Please copy each line of the records below that holds the word "sphere".

━━━ RECORDS FOR THE EXERCISE ━━━

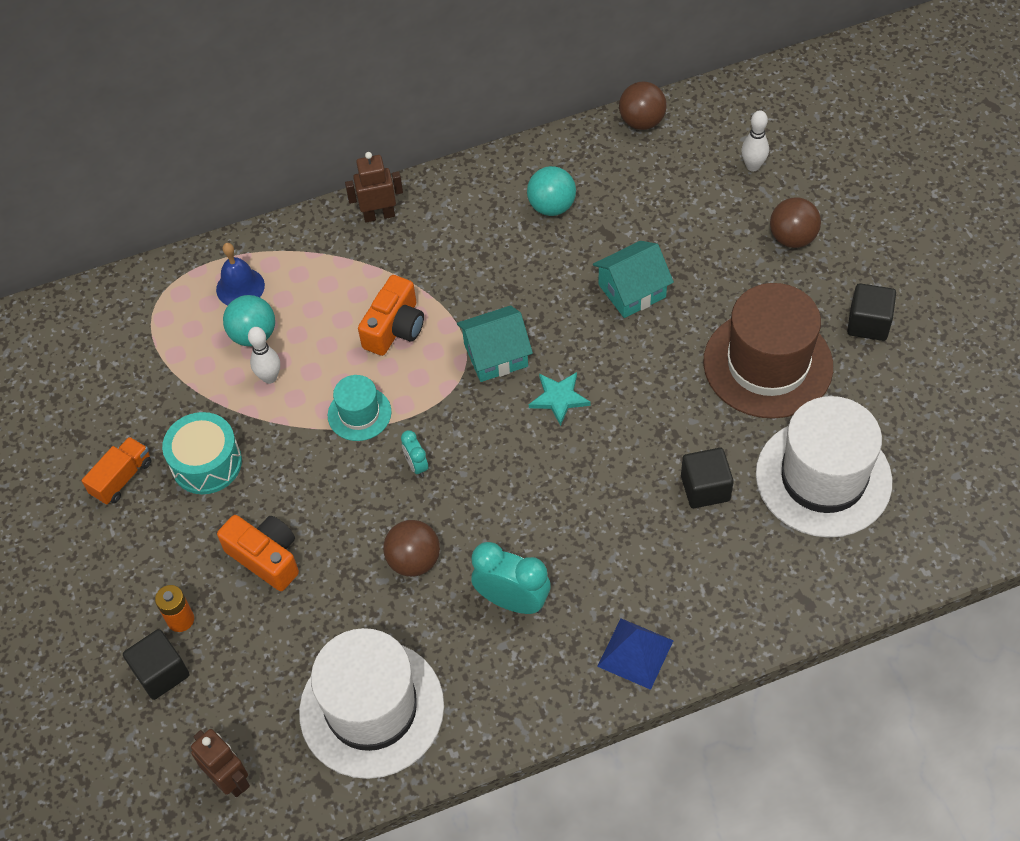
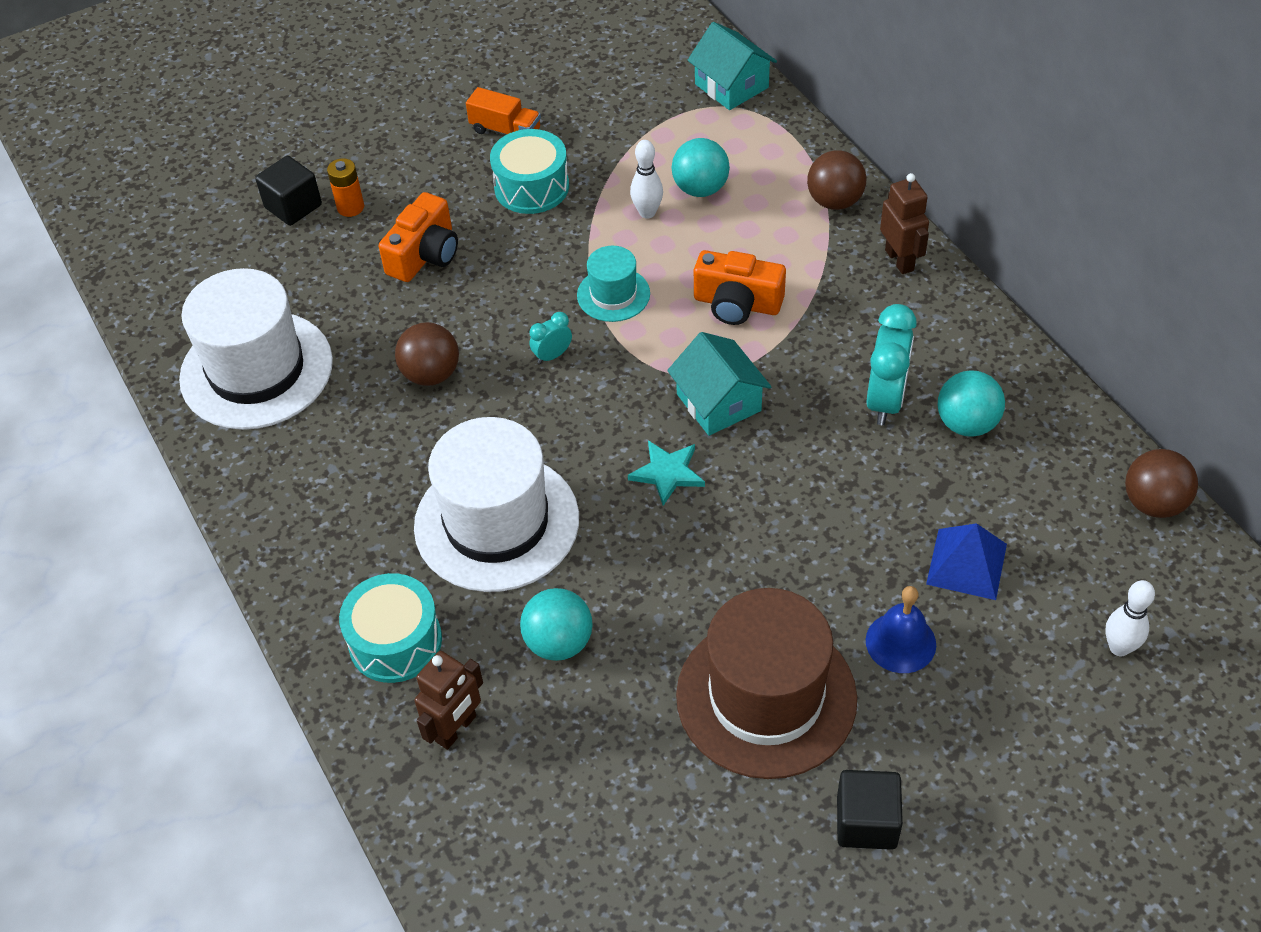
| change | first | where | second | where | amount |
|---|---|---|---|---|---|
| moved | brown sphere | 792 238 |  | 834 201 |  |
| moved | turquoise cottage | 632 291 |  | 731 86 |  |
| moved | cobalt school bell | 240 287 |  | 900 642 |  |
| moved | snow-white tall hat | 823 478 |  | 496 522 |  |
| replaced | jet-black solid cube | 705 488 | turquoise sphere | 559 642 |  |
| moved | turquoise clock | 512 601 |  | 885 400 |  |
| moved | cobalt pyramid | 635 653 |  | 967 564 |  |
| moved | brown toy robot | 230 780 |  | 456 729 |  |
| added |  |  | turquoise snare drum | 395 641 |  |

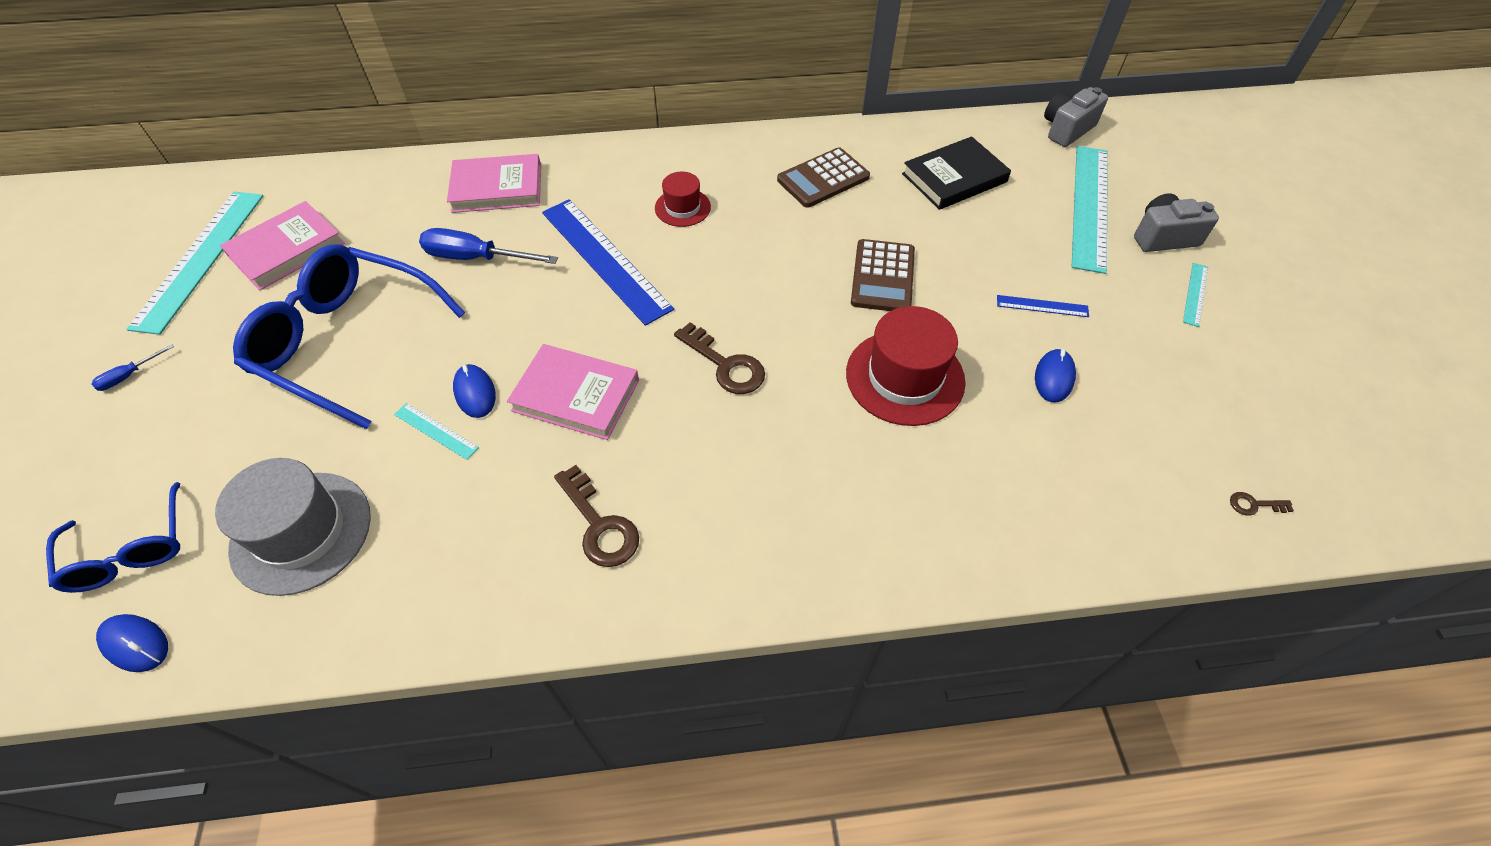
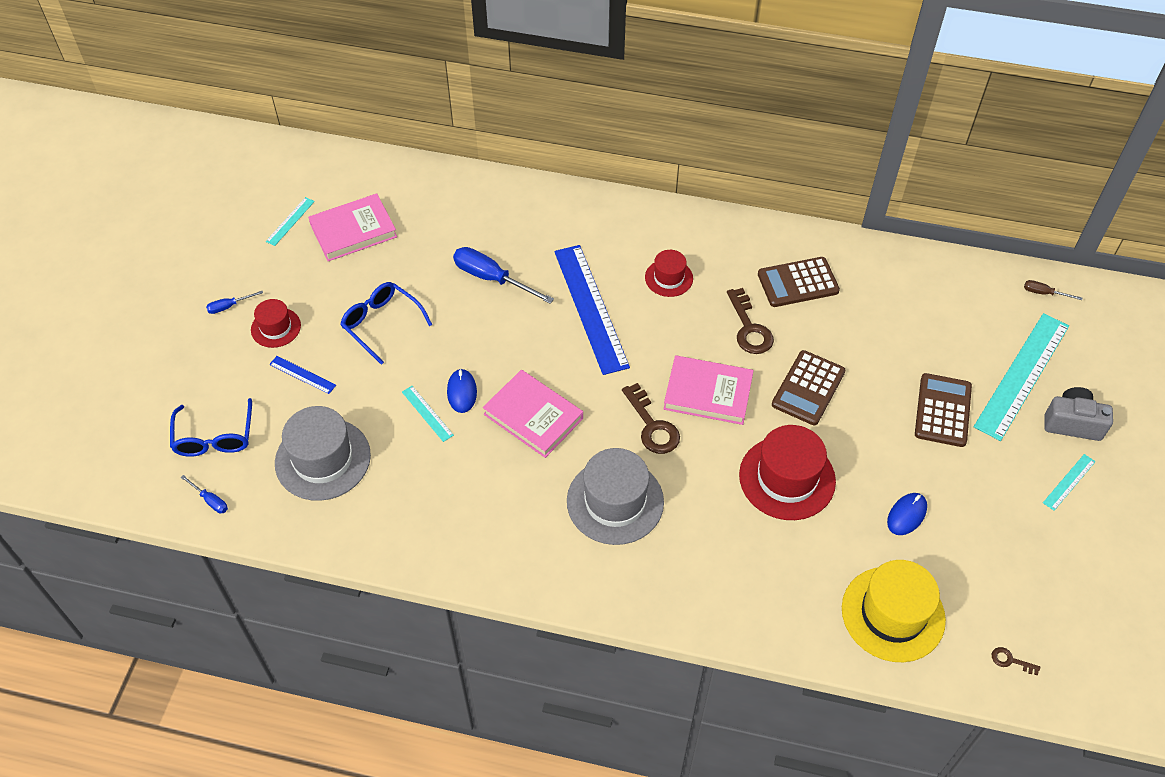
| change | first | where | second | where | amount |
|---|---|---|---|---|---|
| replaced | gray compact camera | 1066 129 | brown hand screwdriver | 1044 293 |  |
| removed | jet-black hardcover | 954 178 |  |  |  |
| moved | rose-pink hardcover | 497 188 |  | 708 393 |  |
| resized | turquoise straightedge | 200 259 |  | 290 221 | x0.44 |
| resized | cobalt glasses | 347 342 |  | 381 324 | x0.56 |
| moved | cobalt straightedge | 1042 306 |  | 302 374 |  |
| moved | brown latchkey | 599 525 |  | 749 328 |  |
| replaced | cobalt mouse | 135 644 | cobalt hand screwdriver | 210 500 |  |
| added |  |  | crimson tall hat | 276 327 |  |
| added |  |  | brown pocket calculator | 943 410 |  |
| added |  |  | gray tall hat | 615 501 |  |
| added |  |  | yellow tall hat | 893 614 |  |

━━━

● **RESPONSE FOR THIS EXERCISE**
| moved | brown sphere | 792 238 |  | 834 201 |  |
| replaced | jet-black solid cube | 705 488 | turquoise sphere | 559 642 |  |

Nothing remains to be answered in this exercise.